**Work order**: In the material below, find the line with "purple triangle: (724, 382)" and the line with "pink hexagon: (937, 1082)", then output those two lines and every line between them, exactly.

**Information**:
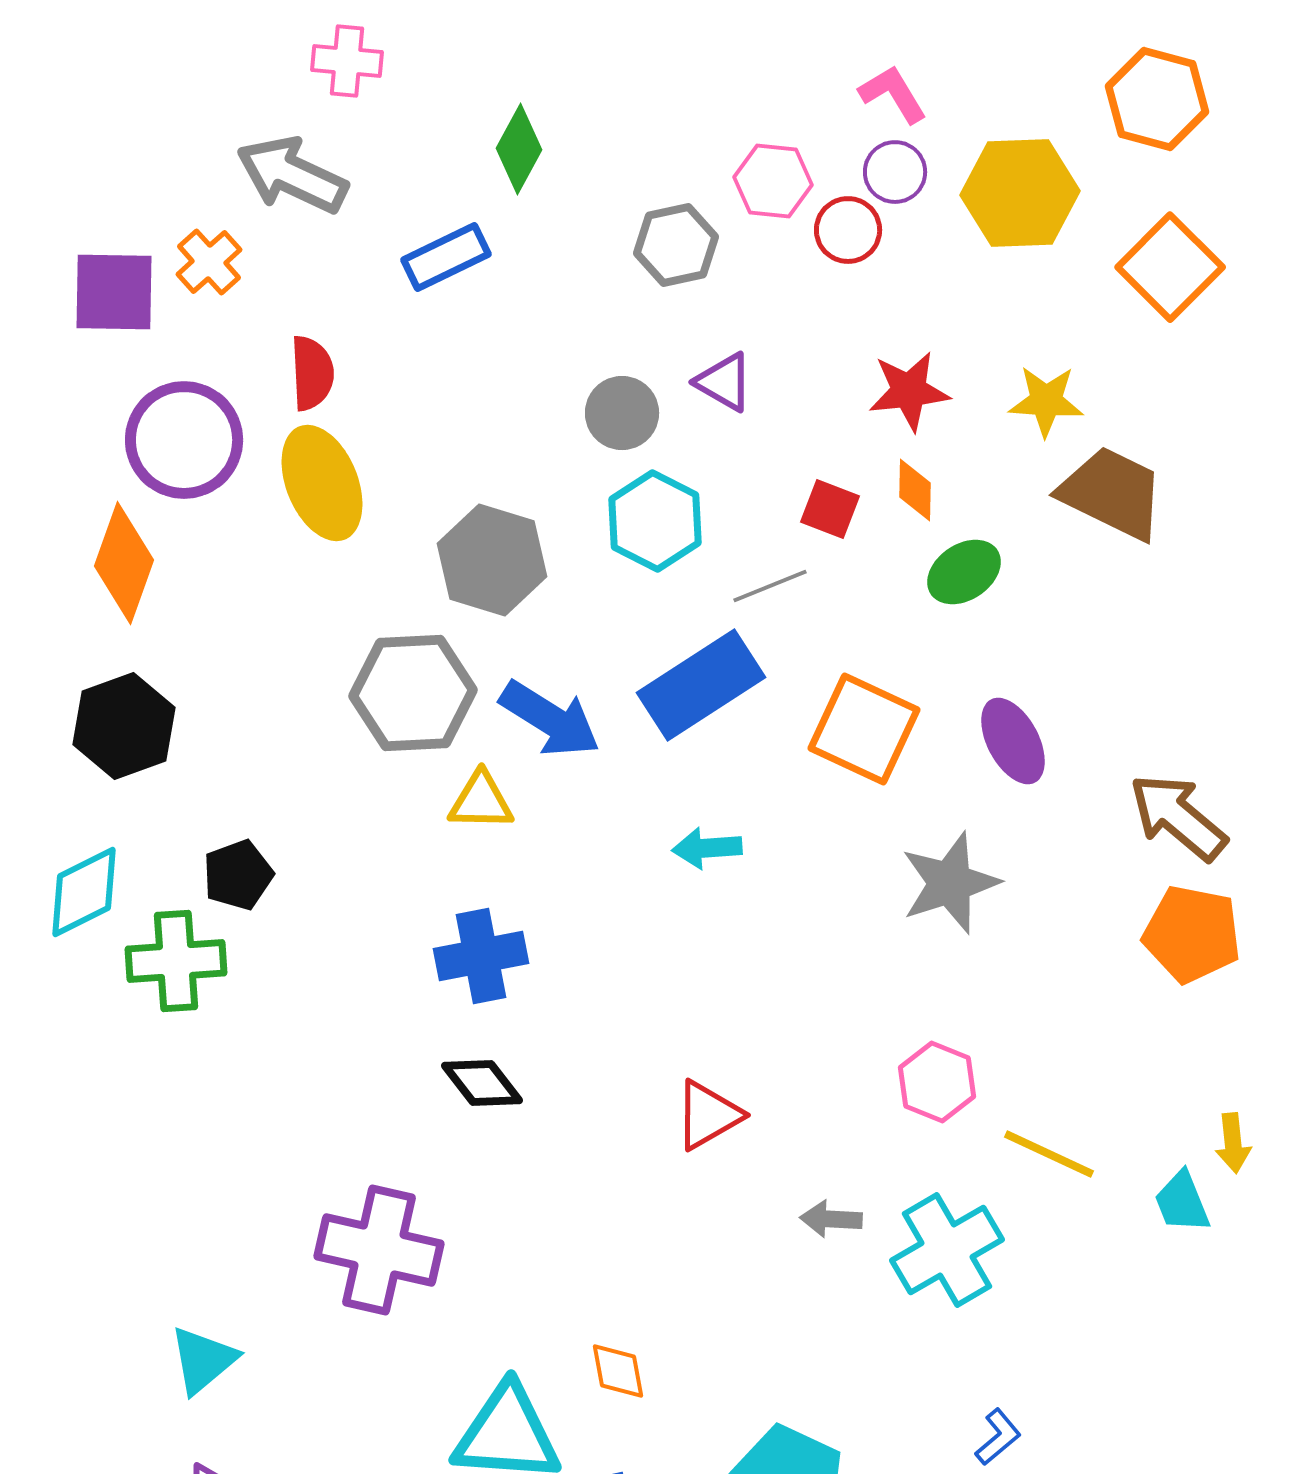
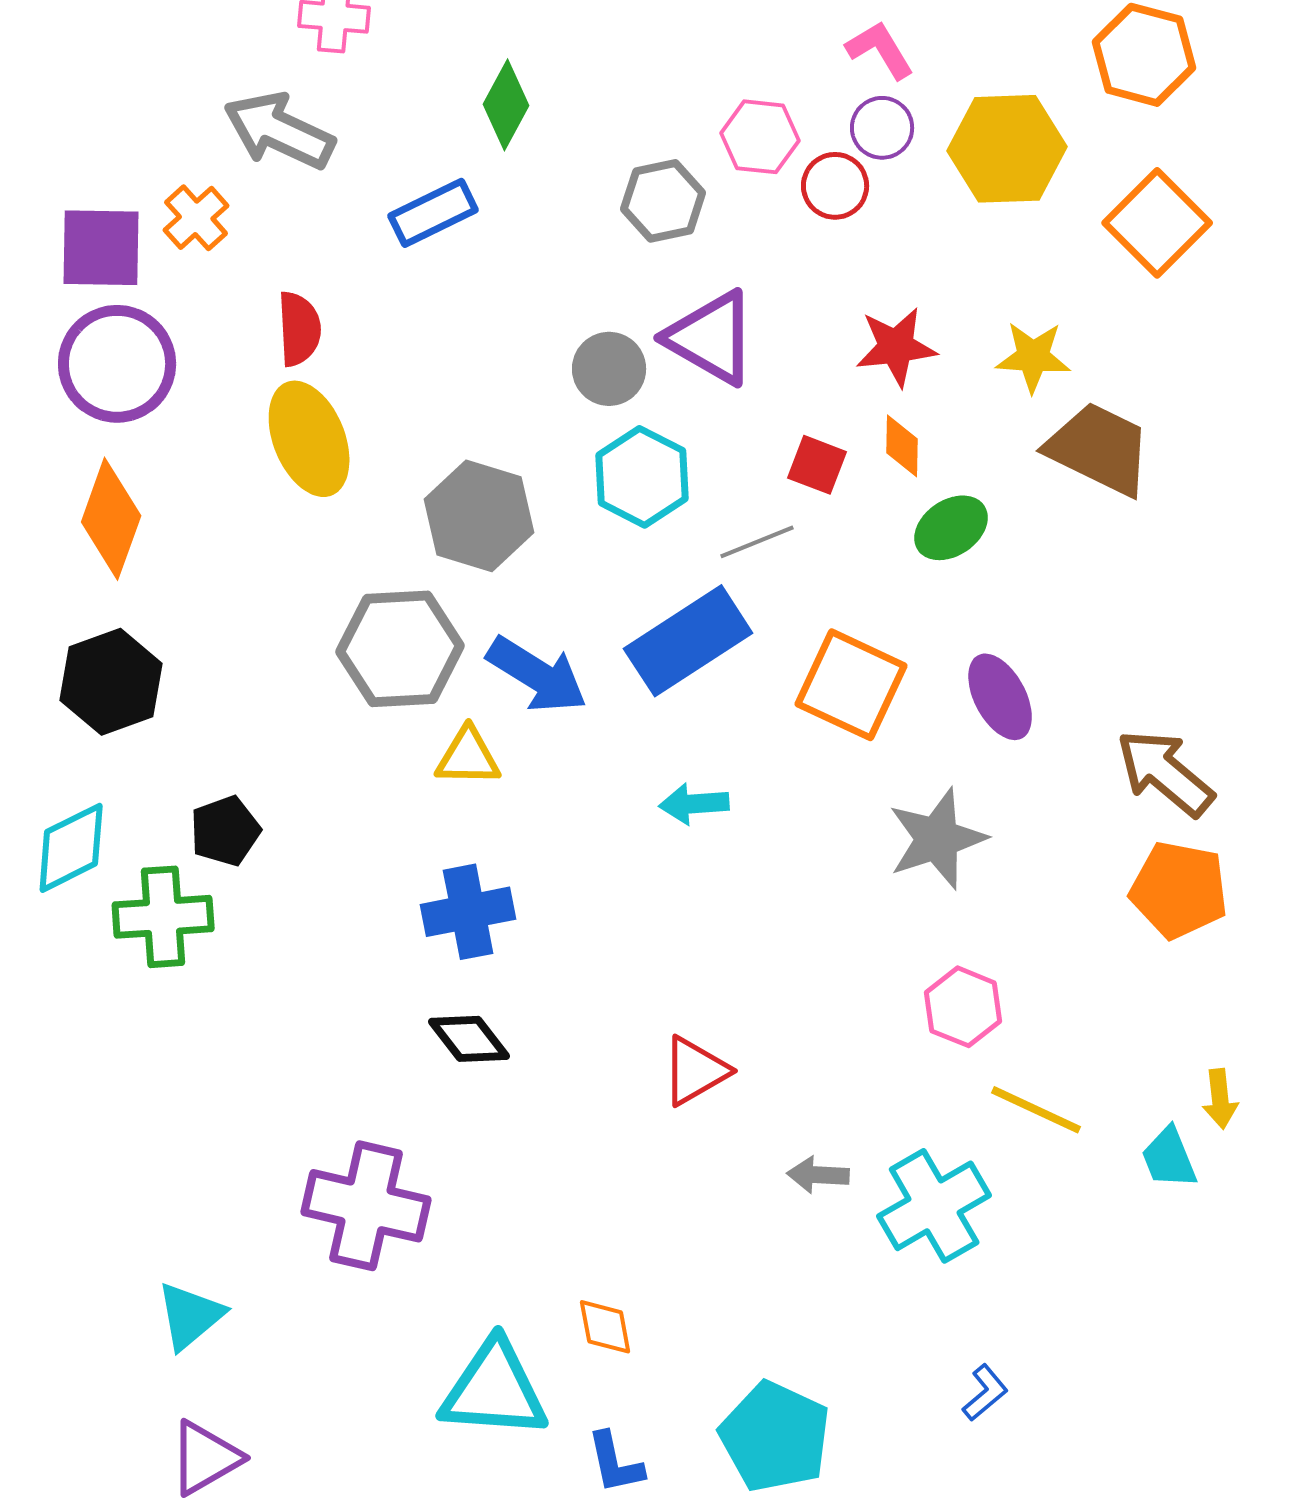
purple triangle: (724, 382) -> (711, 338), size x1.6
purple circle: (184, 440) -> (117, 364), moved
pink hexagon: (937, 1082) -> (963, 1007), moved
==
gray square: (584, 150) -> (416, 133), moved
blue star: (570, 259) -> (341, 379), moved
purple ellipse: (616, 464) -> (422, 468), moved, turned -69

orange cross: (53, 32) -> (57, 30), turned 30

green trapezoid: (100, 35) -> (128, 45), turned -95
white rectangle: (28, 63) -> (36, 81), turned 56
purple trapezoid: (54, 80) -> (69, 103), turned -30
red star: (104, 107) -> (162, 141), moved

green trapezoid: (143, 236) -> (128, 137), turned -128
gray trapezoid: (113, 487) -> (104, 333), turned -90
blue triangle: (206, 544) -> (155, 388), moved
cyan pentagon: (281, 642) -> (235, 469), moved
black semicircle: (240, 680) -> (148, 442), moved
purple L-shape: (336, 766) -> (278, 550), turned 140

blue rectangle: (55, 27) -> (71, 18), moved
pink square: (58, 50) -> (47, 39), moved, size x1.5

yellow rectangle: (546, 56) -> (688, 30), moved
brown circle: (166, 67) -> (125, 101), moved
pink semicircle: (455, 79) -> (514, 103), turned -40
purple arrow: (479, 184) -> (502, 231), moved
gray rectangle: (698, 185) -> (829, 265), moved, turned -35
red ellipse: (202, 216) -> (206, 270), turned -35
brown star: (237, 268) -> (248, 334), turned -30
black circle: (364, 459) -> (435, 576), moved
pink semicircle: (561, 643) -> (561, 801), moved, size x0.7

**Written answer**:
purple triangle: (724, 382) -> (711, 338), size x1.6
purple circle: (184, 440) -> (117, 364), moved
pink hexagon: (937, 1082) -> (963, 1007), moved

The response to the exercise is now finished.